▶ WHAT TO DO: In which lines of the data does the string "none" appear? Copy every one.

▶ SOURCE MATERIAL:
•••

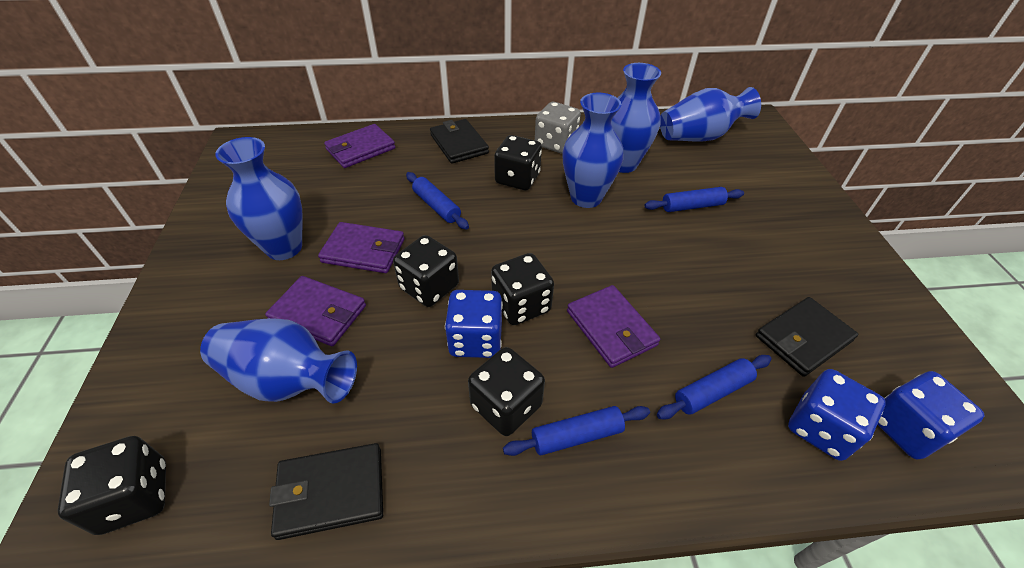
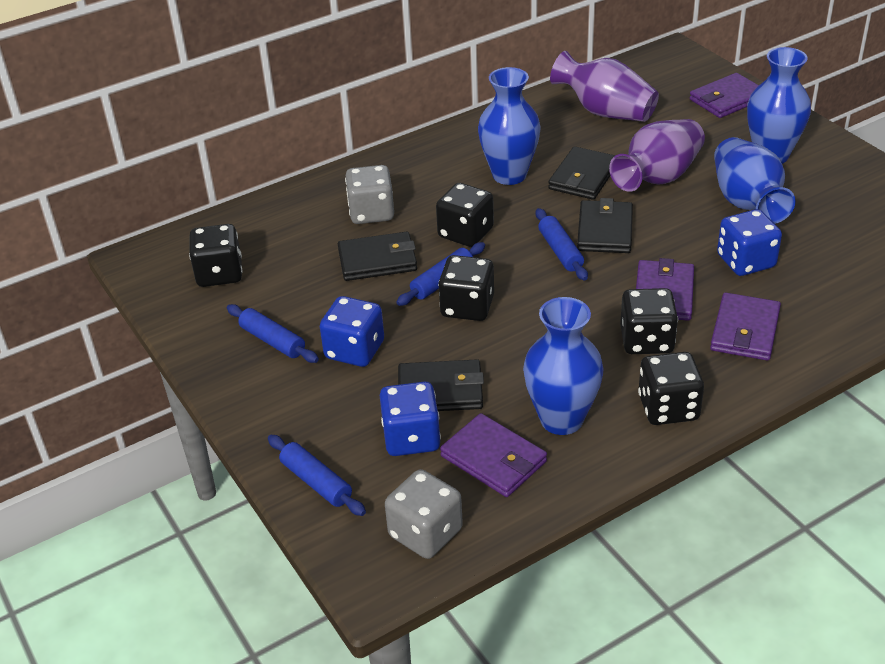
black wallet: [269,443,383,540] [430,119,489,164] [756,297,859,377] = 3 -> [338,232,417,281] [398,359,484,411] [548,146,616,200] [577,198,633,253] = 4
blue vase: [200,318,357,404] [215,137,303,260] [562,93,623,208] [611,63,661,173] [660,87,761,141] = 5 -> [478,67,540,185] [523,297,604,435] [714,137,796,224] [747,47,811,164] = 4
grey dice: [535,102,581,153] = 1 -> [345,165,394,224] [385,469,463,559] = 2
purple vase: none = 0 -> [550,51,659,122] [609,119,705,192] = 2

•••

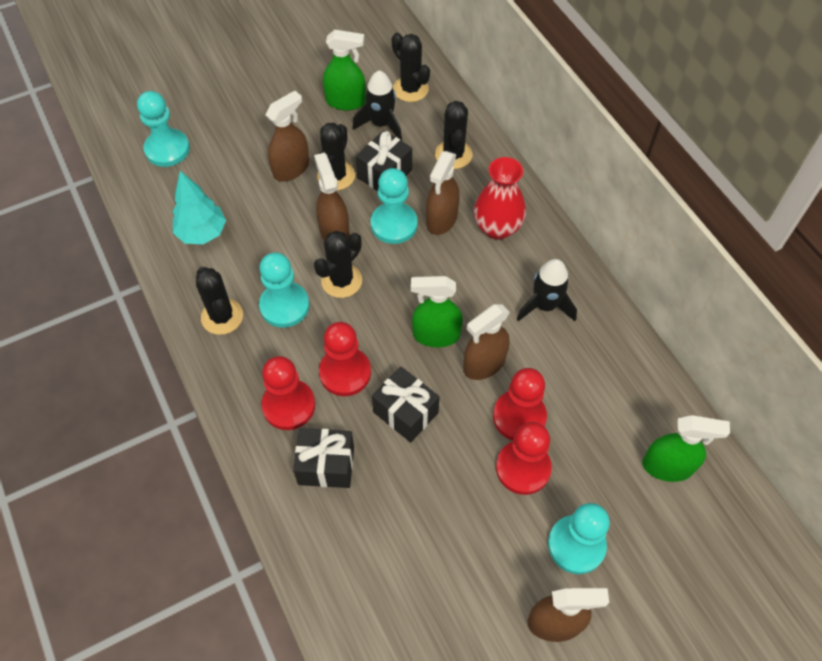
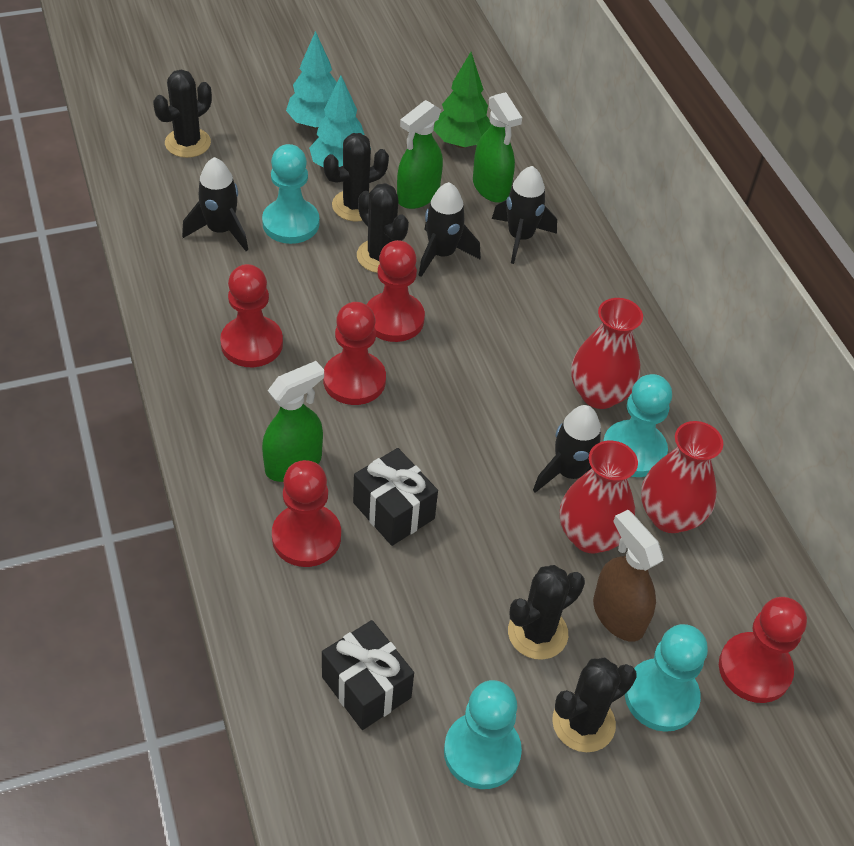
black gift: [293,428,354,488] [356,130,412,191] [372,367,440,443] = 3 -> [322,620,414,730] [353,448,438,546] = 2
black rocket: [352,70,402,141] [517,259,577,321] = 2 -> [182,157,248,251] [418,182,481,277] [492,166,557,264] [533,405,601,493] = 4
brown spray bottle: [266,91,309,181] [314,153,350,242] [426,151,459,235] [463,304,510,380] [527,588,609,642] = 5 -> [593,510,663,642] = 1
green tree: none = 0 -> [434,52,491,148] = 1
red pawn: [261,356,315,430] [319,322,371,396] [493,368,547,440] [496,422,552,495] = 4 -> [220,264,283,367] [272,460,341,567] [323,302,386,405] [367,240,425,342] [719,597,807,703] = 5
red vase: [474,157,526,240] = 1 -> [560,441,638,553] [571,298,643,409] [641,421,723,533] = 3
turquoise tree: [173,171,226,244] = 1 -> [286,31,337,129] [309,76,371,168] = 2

•••

▶ TASK OUTPUT:
purple vase: none = 0 -> [550,51,659,122] [609,119,705,192] = 2
green tree: none = 0 -> [434,52,491,148] = 1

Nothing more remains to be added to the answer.